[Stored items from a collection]
- - - -

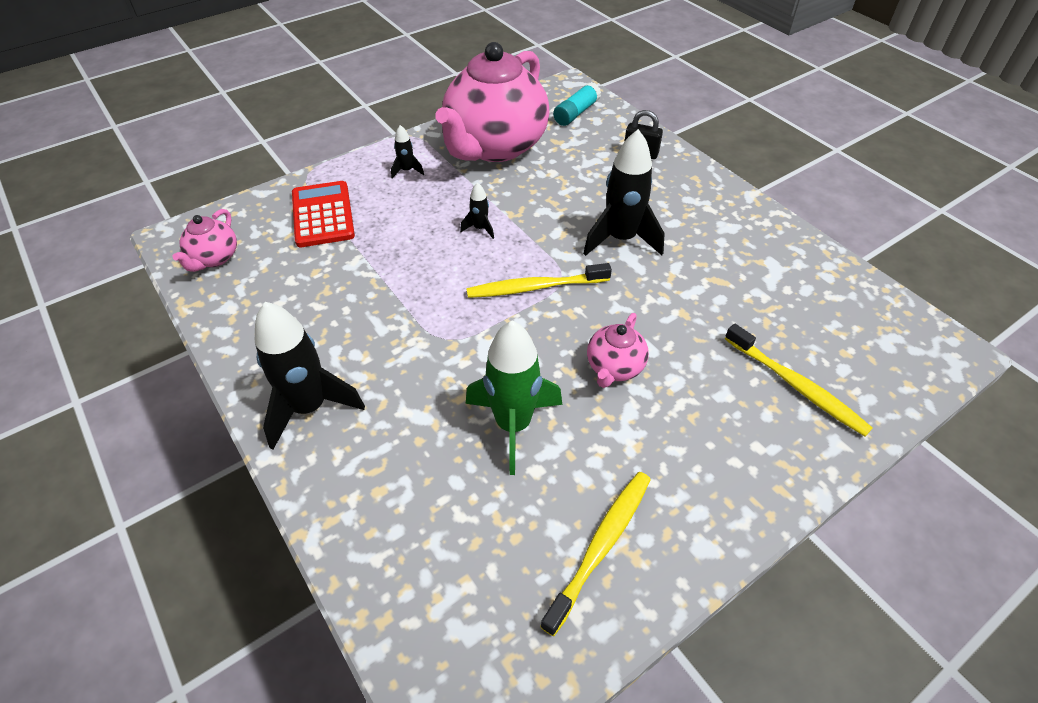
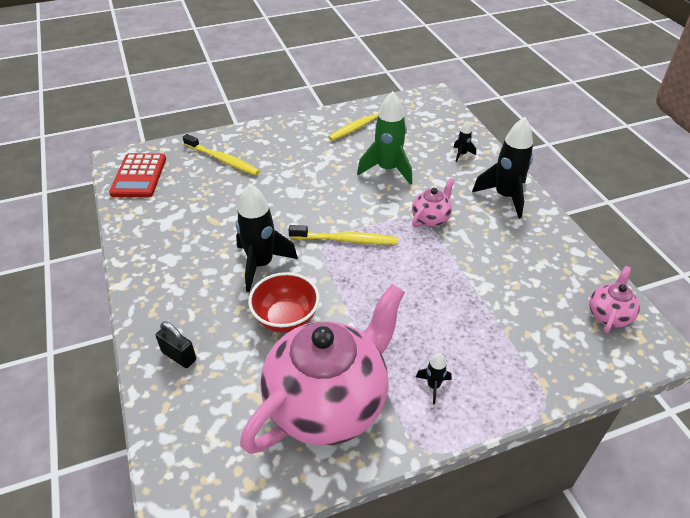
camera: 165 degrees left, 5 degrees down
red calculator [292,181,355,247] -> red calculator moved to [109,153,166,197]
black rocket [460,182,494,239] -> black rocket moved to [453,121,476,162]
turquoise glue stick [553,82,601,126] -> none
pink teapot [587,313,649,388] -> pink teapot moved to [412,178,455,227]
yellow toothbrush [725,324,873,436] -> yellow toothbrush turned 150 degrees clockwise [183,134,260,176]
none -> red bowl [248,272,320,333]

- - - -

> [Task details]
Restate, word for word, the final stretch of the entries above: the line containing "black rocket [460,182,494,239]" and every line after it, up to and including the last.

> [Worked solution]
black rocket [460,182,494,239] -> black rocket moved to [453,121,476,162]
turquoise glue stick [553,82,601,126] -> none
pink teapot [587,313,649,388] -> pink teapot moved to [412,178,455,227]
yellow toothbrush [725,324,873,436] -> yellow toothbrush turned 150 degrees clockwise [183,134,260,176]
none -> red bowl [248,272,320,333]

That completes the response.